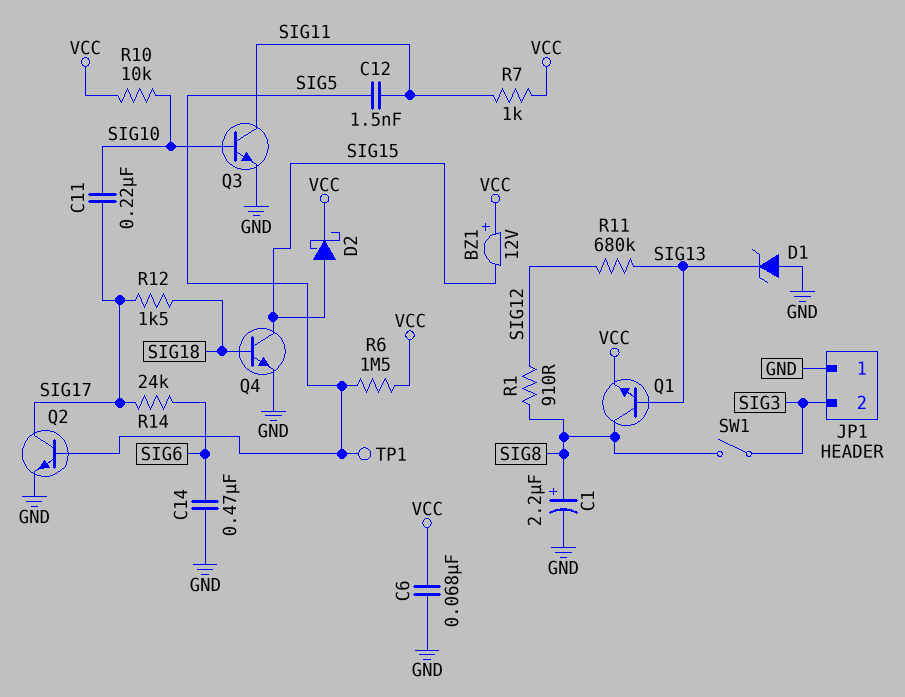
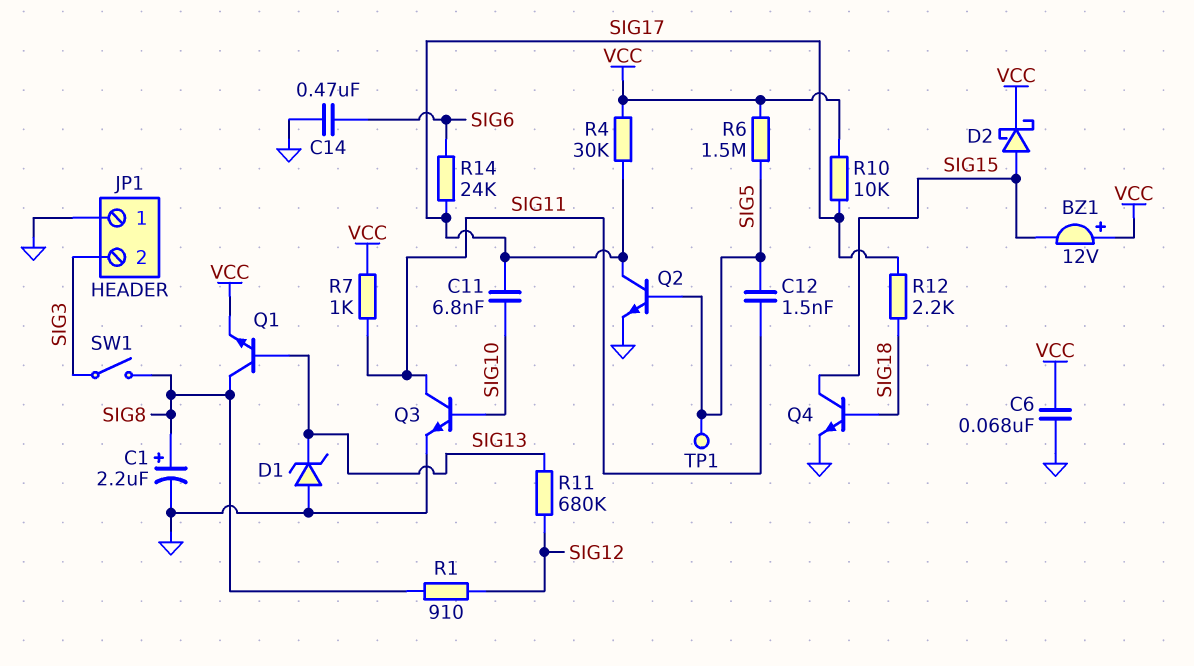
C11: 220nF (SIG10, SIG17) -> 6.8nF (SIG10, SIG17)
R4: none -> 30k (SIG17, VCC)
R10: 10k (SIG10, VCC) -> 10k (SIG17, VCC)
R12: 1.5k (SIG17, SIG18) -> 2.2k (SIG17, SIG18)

★ ★ ★ ★ ★

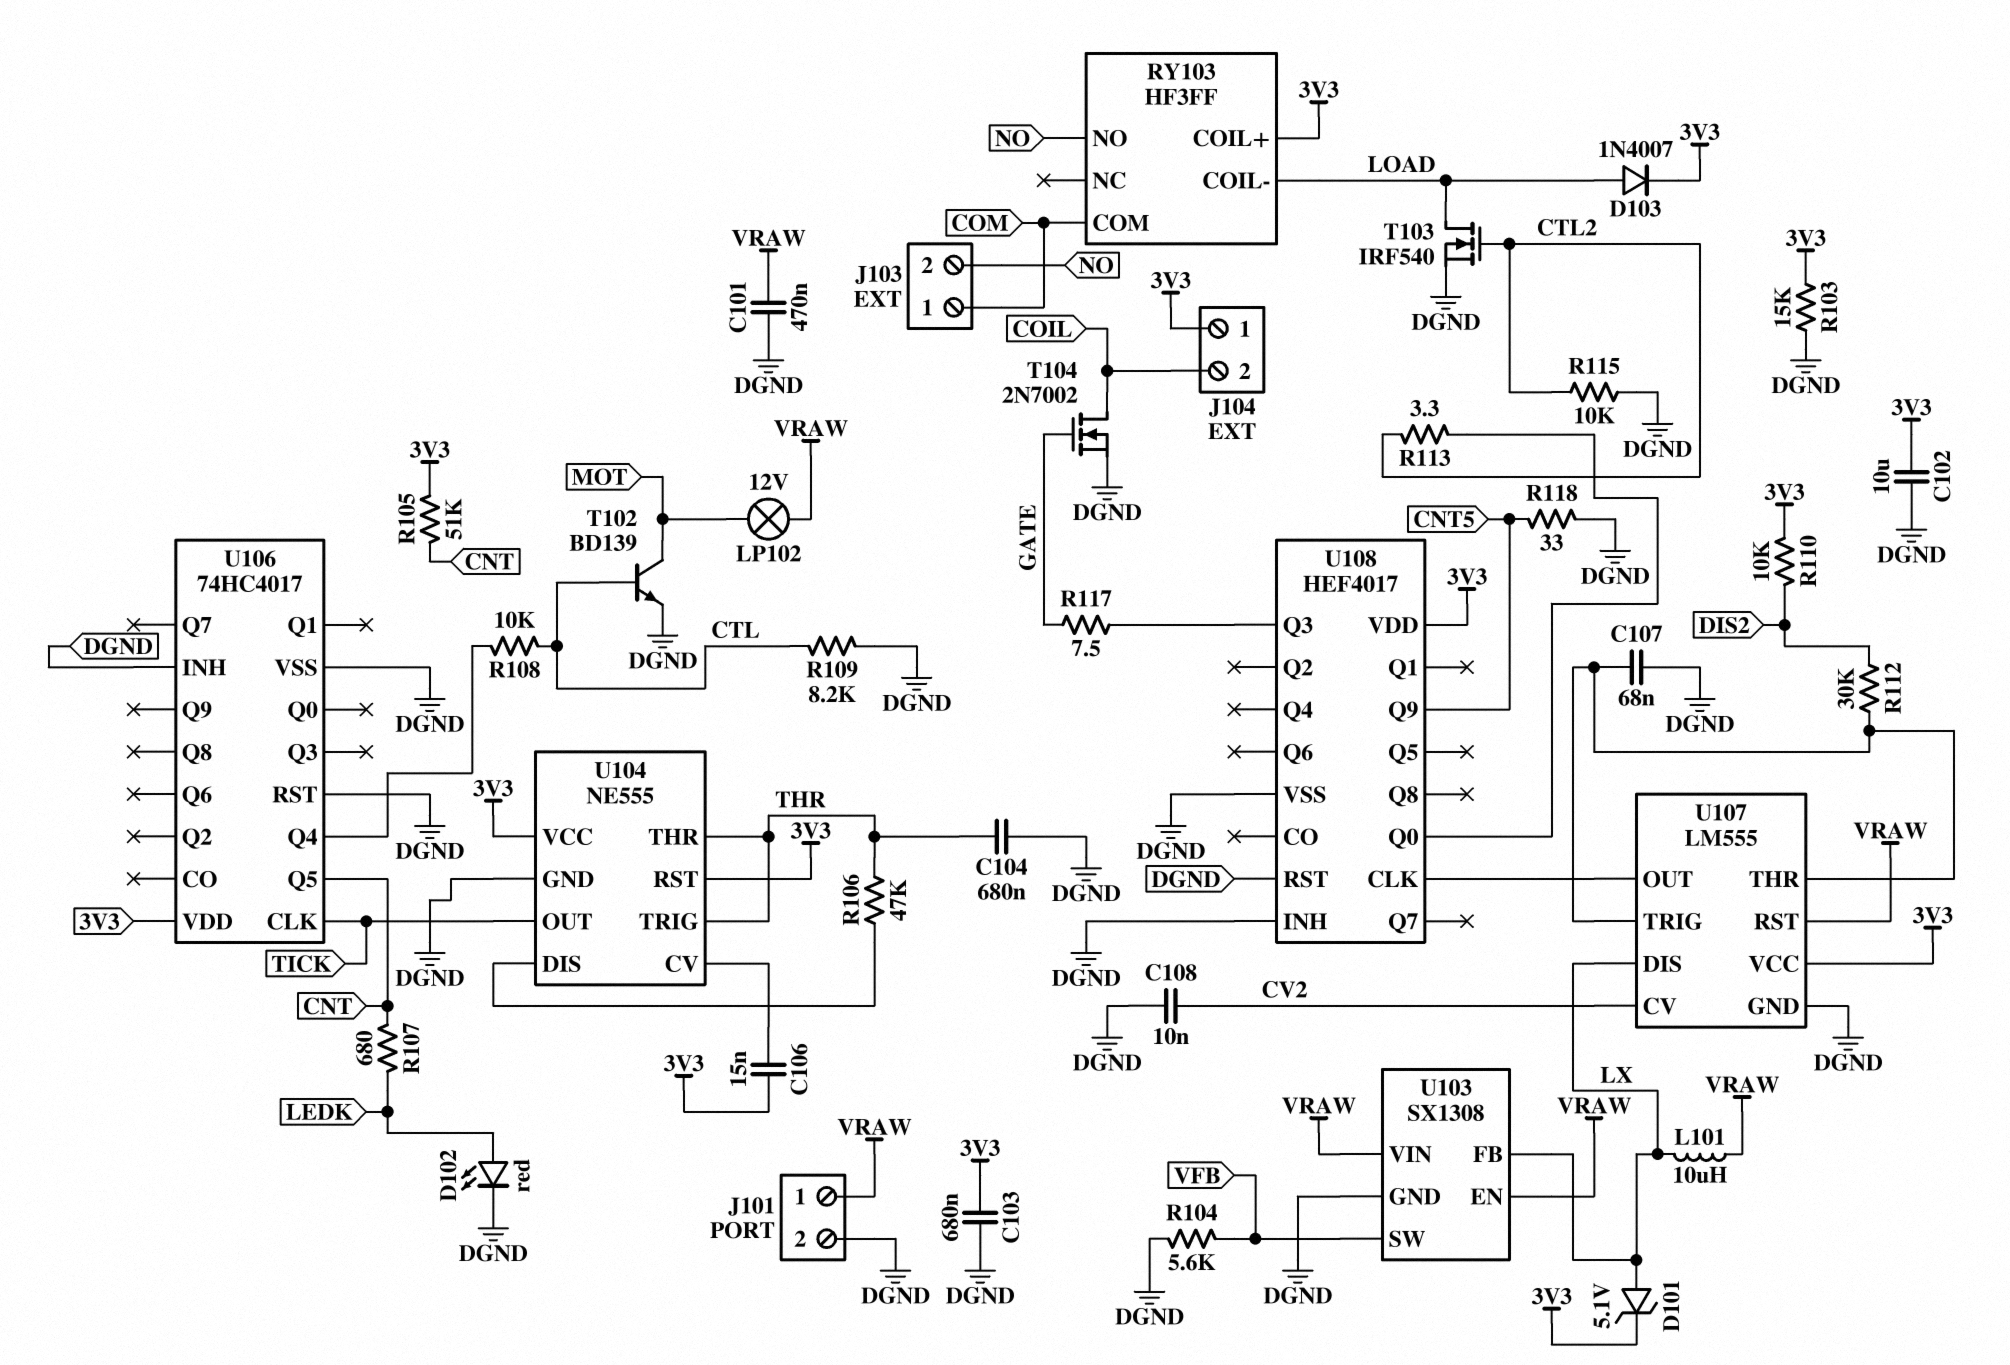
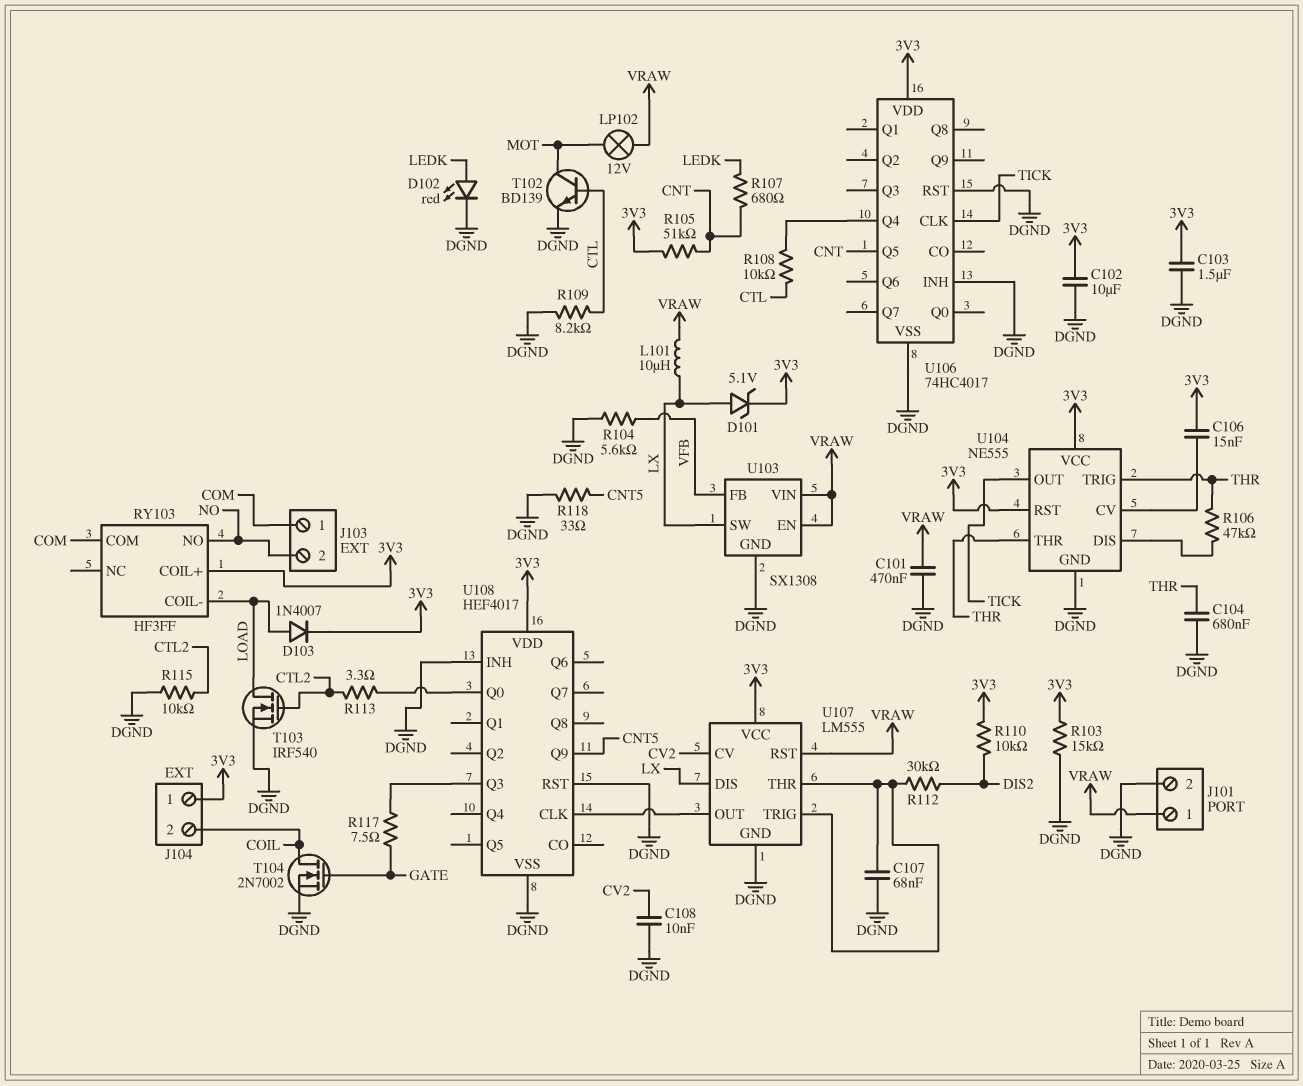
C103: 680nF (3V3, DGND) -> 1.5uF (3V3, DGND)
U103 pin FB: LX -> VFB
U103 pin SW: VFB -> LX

★ ★ ★ ★ ★

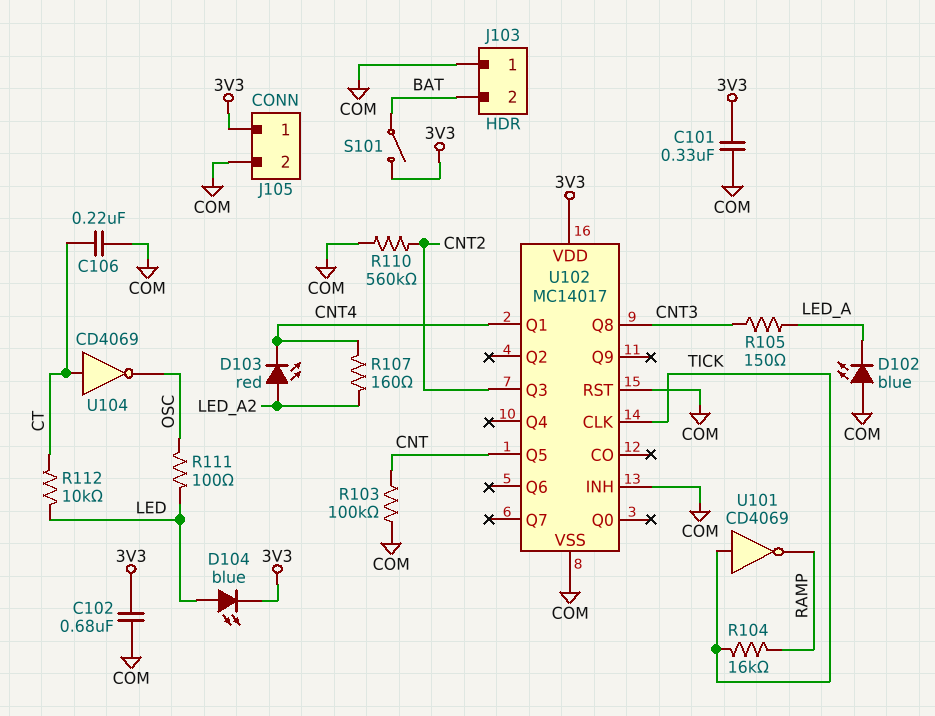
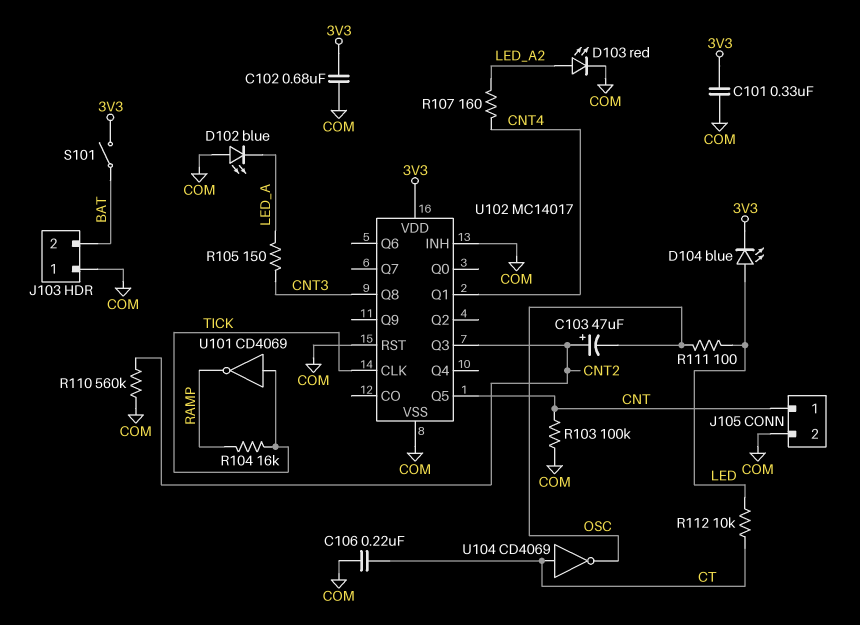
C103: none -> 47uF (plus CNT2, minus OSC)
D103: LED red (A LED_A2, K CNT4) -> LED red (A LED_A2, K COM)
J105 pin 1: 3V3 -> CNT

★ ★ ★ ★ ★

#### WORK REQUIRED
Gather all lines from the records above in which "none" appears.

#### SOLUTION BELOW
R4: none -> 30k (SIG17, VCC)
C103: none -> 47uF (plus CNT2, minus OSC)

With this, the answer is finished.